=== Begin Enclosure ===
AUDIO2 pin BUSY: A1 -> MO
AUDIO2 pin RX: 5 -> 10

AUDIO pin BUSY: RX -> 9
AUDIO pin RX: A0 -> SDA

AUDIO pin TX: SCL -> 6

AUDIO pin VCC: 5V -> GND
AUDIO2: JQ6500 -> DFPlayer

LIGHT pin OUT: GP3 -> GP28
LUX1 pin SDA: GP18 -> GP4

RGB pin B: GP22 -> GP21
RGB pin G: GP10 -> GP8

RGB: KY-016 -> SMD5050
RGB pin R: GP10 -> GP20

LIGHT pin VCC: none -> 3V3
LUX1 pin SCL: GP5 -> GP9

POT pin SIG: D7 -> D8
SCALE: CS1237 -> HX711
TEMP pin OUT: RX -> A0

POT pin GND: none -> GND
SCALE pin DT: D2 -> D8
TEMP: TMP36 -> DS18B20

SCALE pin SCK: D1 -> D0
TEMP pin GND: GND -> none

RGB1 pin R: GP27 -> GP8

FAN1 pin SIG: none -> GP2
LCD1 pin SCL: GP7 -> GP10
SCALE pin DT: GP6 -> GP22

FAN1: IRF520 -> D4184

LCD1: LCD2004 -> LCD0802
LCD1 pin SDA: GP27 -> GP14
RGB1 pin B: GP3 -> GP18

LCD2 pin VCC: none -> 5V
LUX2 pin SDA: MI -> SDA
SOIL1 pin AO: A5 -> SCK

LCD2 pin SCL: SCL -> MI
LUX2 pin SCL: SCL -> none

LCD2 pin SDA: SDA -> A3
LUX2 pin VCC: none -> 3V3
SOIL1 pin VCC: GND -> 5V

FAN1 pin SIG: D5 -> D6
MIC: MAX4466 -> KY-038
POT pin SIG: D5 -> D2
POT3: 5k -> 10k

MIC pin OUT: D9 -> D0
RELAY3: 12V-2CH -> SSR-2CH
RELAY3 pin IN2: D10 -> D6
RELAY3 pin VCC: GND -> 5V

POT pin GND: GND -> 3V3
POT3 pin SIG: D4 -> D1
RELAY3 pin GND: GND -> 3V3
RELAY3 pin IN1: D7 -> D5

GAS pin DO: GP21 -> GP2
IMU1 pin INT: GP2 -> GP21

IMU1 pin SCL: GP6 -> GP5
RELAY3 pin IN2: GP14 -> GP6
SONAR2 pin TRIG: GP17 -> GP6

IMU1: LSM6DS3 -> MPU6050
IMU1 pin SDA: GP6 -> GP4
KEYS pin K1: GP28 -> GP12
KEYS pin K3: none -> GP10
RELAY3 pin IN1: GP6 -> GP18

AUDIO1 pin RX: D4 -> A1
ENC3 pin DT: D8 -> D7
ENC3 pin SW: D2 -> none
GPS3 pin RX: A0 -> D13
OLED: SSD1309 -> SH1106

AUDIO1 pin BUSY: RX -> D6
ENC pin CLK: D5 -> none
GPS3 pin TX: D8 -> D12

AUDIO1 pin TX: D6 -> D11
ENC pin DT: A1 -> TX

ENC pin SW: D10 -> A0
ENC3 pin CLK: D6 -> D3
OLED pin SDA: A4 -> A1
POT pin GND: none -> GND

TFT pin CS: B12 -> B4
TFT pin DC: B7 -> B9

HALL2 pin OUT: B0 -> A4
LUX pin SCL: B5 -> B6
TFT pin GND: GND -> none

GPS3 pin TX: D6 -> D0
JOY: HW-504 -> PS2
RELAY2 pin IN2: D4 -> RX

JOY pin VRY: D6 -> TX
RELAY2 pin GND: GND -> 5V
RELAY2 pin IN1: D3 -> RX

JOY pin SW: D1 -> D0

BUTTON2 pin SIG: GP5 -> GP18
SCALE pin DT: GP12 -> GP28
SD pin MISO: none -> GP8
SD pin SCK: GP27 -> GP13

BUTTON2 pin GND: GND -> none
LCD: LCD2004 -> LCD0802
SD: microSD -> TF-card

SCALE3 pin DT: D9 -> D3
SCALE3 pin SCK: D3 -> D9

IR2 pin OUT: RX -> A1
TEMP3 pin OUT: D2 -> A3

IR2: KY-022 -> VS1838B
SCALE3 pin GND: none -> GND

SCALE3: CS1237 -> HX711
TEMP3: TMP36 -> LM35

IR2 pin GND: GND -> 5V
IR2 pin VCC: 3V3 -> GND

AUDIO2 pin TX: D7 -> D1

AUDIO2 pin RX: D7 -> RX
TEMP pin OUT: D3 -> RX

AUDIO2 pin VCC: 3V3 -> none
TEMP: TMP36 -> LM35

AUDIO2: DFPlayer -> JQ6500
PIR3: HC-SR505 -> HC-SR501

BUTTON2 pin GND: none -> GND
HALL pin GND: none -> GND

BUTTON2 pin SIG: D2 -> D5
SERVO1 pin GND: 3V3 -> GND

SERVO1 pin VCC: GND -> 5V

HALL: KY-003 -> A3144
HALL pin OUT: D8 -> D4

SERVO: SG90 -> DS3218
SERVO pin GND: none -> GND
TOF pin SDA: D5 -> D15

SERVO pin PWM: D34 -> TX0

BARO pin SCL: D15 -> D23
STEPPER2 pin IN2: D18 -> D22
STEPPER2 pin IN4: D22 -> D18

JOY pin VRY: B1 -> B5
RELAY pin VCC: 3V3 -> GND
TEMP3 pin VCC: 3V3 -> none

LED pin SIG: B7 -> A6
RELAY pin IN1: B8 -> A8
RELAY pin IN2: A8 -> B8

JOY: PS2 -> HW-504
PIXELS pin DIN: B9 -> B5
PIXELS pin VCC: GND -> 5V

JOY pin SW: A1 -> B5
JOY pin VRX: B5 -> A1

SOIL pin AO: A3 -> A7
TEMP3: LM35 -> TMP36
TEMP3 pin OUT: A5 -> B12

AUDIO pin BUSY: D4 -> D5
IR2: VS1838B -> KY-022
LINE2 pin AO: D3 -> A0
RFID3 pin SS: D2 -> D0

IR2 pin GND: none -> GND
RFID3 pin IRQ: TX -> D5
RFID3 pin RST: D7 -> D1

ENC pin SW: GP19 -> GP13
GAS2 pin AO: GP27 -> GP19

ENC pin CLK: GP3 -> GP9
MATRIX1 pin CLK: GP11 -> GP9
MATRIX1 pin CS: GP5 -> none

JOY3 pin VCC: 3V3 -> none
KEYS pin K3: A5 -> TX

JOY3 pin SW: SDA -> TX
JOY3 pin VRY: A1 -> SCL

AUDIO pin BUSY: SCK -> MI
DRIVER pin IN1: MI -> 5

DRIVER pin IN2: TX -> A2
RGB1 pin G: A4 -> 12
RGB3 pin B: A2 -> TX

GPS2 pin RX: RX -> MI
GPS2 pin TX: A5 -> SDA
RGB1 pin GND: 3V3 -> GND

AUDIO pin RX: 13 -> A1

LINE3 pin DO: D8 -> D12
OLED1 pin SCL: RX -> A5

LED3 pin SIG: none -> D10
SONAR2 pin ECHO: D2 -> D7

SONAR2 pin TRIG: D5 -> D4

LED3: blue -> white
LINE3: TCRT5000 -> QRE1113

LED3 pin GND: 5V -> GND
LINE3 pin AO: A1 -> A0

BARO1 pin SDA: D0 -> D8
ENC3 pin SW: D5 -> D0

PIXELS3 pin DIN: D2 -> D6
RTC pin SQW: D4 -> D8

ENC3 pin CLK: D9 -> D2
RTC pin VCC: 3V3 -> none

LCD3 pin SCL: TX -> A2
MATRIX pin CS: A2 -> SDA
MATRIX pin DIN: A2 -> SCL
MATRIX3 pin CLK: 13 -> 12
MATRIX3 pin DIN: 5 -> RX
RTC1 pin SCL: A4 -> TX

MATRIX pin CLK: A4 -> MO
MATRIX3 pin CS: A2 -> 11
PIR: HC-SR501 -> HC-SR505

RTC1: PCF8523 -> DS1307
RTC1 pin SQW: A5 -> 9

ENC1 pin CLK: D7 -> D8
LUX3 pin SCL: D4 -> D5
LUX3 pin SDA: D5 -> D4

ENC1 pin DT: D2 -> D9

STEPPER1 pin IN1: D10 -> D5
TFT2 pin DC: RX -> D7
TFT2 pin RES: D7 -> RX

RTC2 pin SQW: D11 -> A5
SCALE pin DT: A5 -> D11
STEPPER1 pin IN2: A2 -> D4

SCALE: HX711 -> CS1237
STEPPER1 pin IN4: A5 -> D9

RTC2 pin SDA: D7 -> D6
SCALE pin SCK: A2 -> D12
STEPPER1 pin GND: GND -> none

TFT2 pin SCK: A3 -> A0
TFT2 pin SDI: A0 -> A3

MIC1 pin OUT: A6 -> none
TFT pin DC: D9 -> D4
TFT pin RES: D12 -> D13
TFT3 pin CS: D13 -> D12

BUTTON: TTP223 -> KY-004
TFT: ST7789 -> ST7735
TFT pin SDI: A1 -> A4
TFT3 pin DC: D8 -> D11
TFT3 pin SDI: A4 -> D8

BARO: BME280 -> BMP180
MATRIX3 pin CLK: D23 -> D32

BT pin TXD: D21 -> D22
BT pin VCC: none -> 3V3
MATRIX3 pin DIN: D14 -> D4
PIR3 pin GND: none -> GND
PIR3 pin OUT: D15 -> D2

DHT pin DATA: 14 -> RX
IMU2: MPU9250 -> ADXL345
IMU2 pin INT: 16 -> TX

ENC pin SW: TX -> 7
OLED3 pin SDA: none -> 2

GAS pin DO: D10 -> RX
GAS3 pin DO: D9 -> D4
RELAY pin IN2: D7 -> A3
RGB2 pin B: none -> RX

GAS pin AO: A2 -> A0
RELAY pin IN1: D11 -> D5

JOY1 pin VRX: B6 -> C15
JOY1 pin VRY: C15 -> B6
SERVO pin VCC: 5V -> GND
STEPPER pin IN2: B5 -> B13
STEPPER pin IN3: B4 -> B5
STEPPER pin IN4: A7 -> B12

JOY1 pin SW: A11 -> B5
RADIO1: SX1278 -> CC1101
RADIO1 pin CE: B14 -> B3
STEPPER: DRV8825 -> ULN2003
=== End Enclosure ===
◆ **DESCRIPTION OF THE TASK**:
Beginning at the line with "MIC1 pin OUT: A6 -> none" and stopping after the line with "IMU2 pin INT: 16 -> TX", please write out every line of the data above exactly and nothing else.

◆ **REPLY**:
MIC1 pin OUT: A6 -> none
TFT pin DC: D9 -> D4
TFT pin RES: D12 -> D13
TFT3 pin CS: D13 -> D12

BUTTON: TTP223 -> KY-004
TFT: ST7789 -> ST7735
TFT pin SDI: A1 -> A4
TFT3 pin DC: D8 -> D11
TFT3 pin SDI: A4 -> D8

BARO: BME280 -> BMP180
MATRIX3 pin CLK: D23 -> D32

BT pin TXD: D21 -> D22
BT pin VCC: none -> 3V3
MATRIX3 pin DIN: D14 -> D4
PIR3 pin GND: none -> GND
PIR3 pin OUT: D15 -> D2

DHT pin DATA: 14 -> RX
IMU2: MPU9250 -> ADXL345
IMU2 pin INT: 16 -> TX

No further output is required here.